WHAT THE TASK ASKS: Which of the lines in the listing that follows hold "shoe"? Pull each one out.
[RECORDS SUPPLIED Boundary: Start]
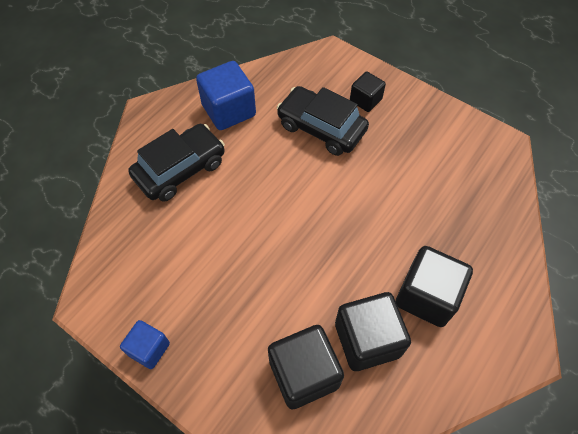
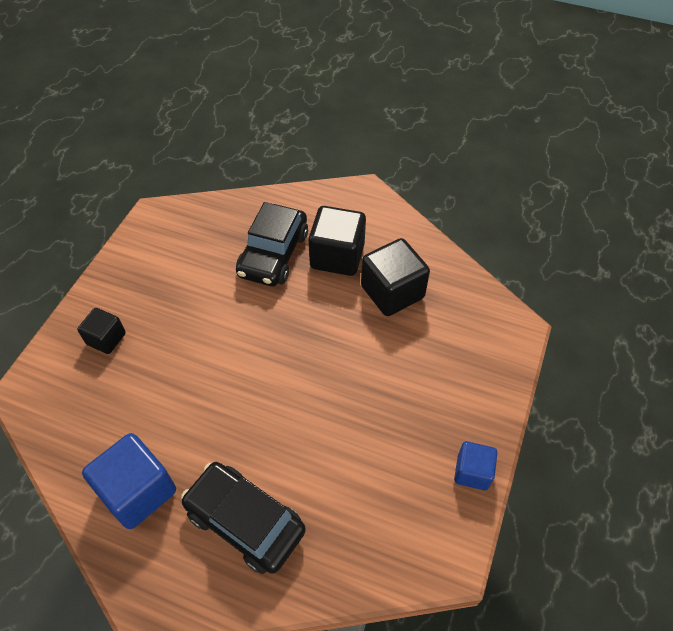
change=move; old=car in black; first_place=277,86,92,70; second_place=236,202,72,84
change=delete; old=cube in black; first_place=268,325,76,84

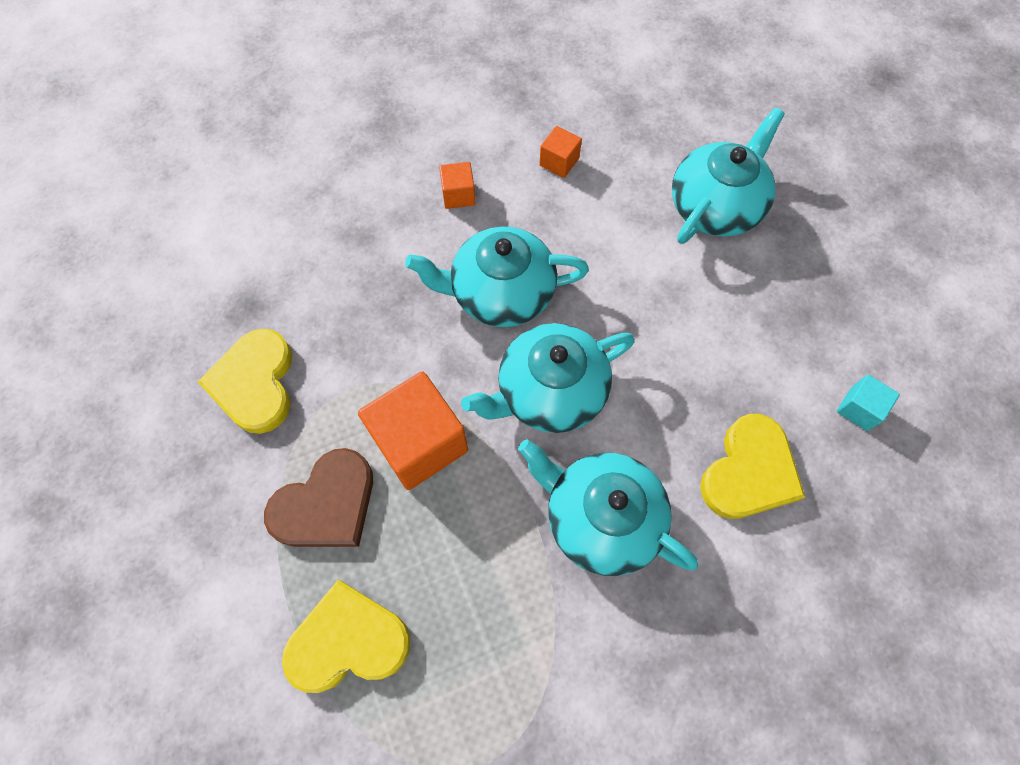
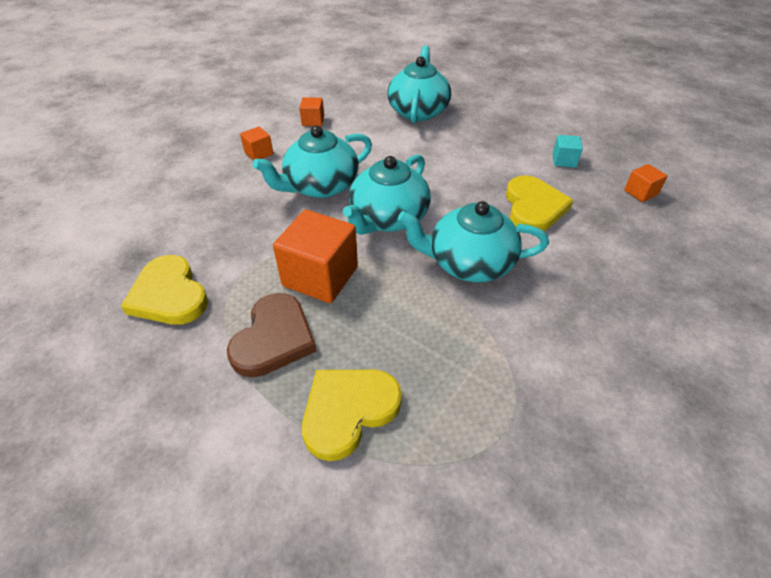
change=insert; new=cube in orange; second_place=624,164,43,38

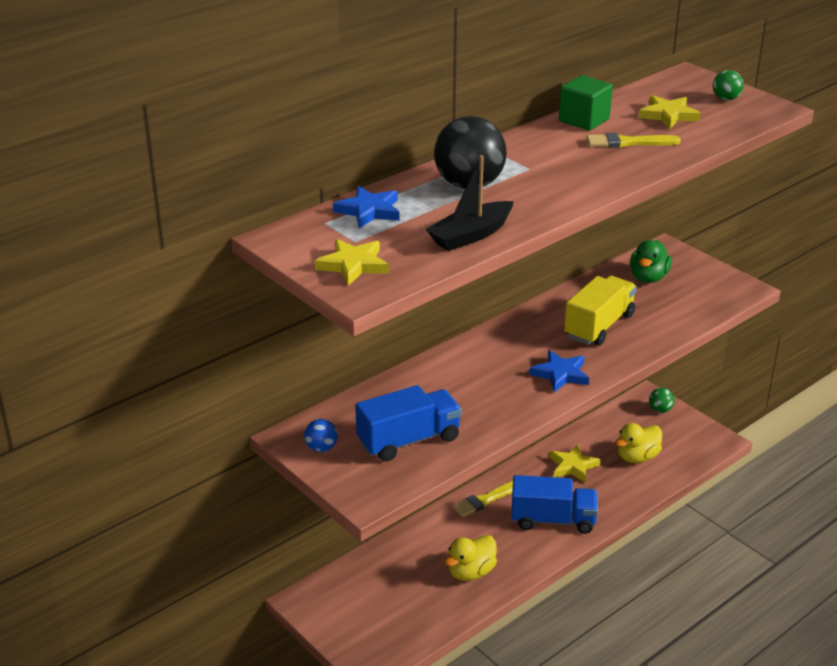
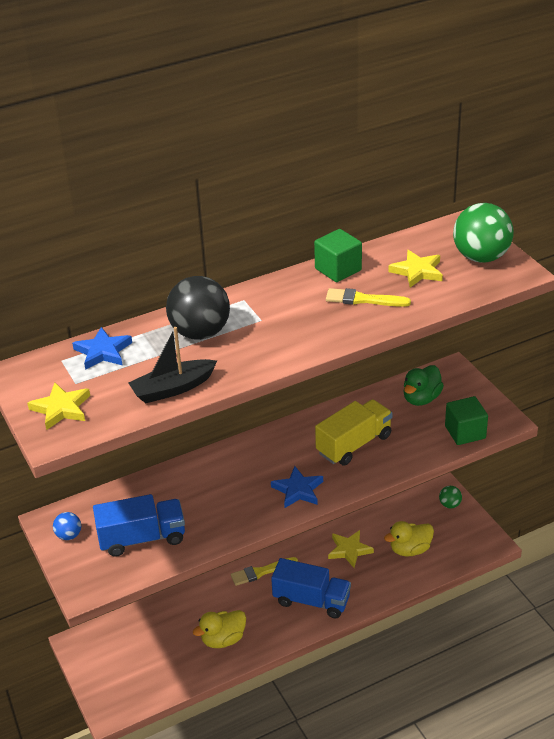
change=resize; old=ball in green; first_place=713,70,31,31; second_place=453,203,61,60; factor=2.11
change=insert; new=cube in green; second_place=445,396,43,49

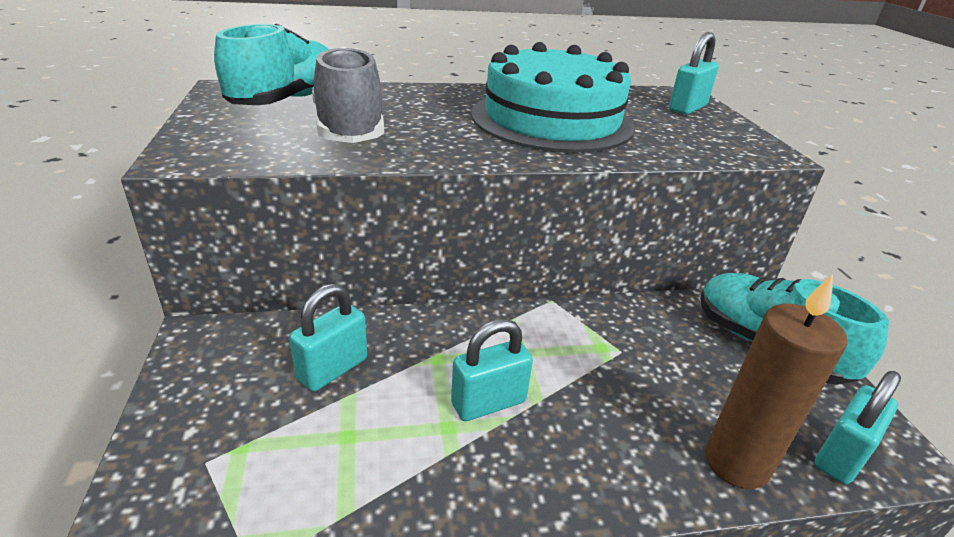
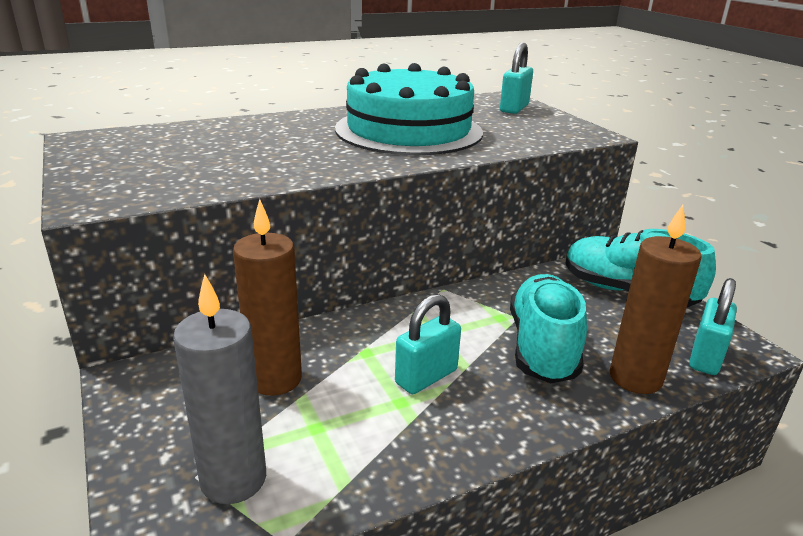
change=move; old=shoe in turquoise; first_place=214,23,115,82; second_place=510,274,77,109
change=delete; old=shoe in grey; first_place=312,46,72,97
change=replace; old=padlock in turquoise; new=candle in brown; first_place=289,284,78,107; second_place=233,199,69,197
change=insert; new=candle in grey; second_place=173,274,93,230

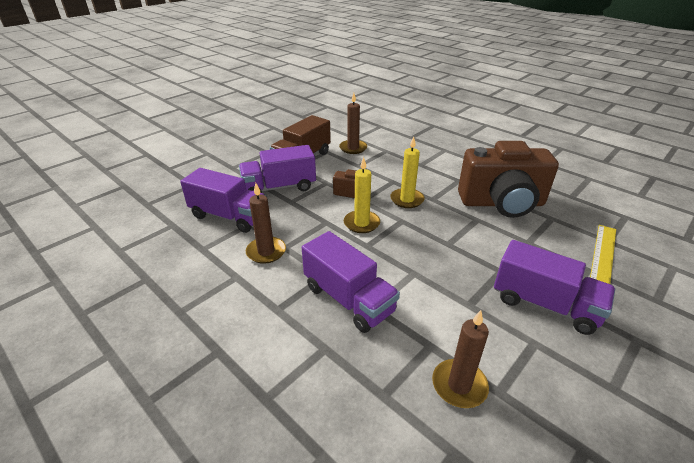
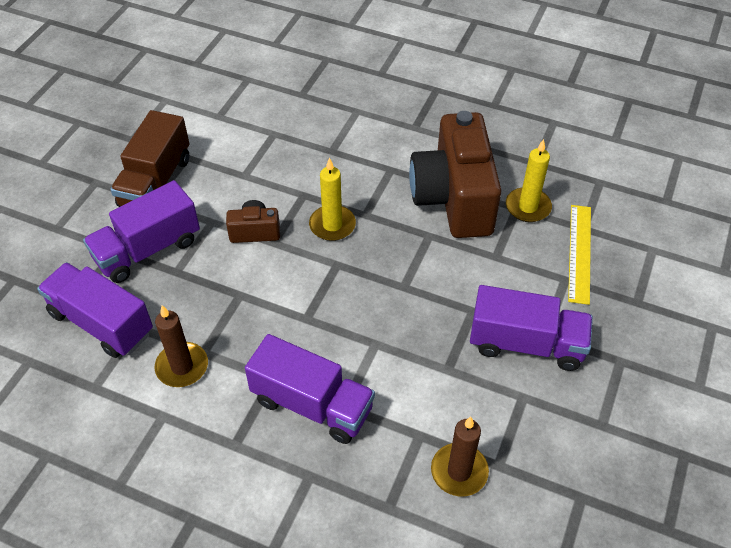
change=delete; old=candle in brown; first_place=339,93,28,61
change=rotate; old=camera in brown; first_place=458,141,101,77; second_place=409,111,93,127; degrees=105
change=move; old=candle in yellow; first_place=344,157,36,76; second_place=506,139,46,83
change=rotate; old=truck in purple; first_place=180,168,87,65; second_place=37,262,116,96; degrees=-150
[RECORDS SUPPLIED Boundary: End]
YOUR RESPONSE:
change=move; old=shoe in turquoise; first_place=214,23,115,82; second_place=510,274,77,109
change=delete; old=shoe in grey; first_place=312,46,72,97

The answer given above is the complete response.